'''

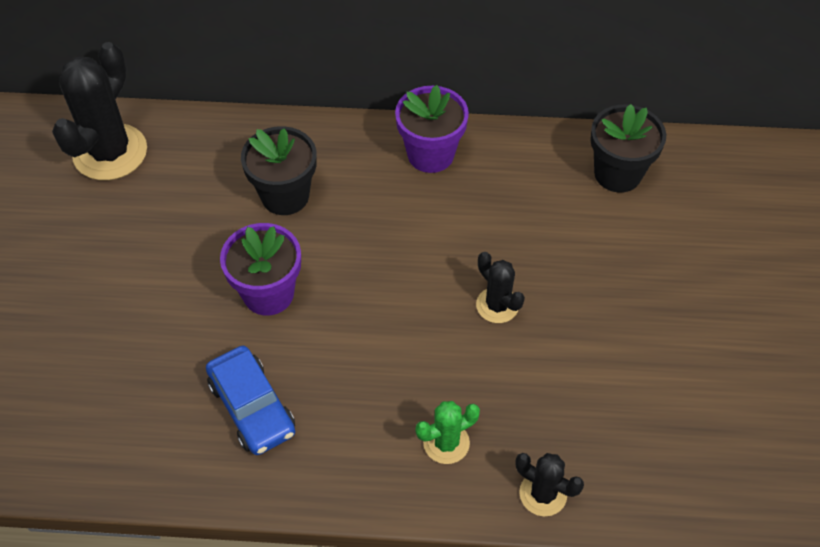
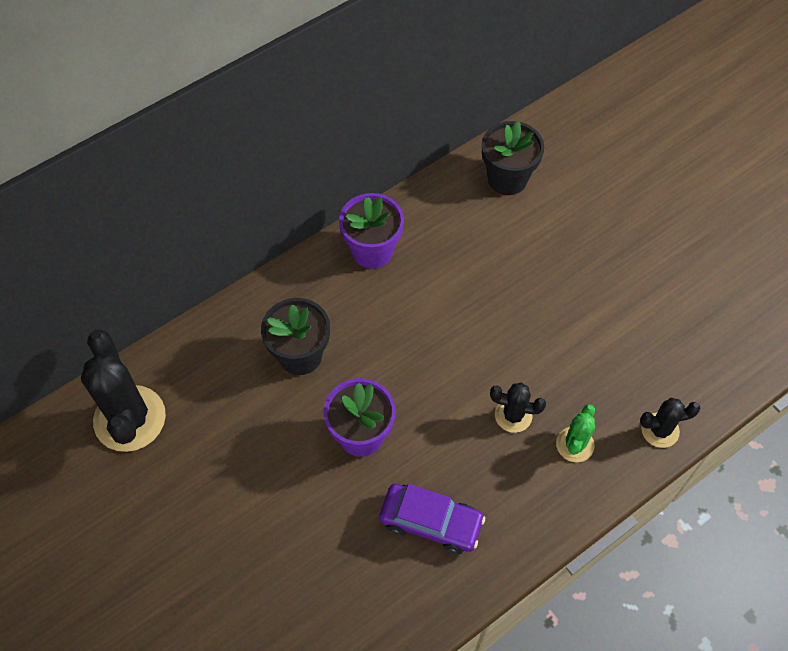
camera: 40 degrees left, 5 degrees up
blue car [206,346,295,455] -> purple car [379,484,485,554]
black cactus [476,252,525,323] -> black cactus moved to [490,382,546,433]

'''

- [INSTRUCTIONS TO FOLLOW]: Once the pictures are set aside, repeat the remaining data word for word.

- [WRITTEN ANSWER]:
camera: 40 degrees left, 5 degrees up
blue car [206,346,295,455] -> purple car [379,484,485,554]
black cactus [476,252,525,323] -> black cactus moved to [490,382,546,433]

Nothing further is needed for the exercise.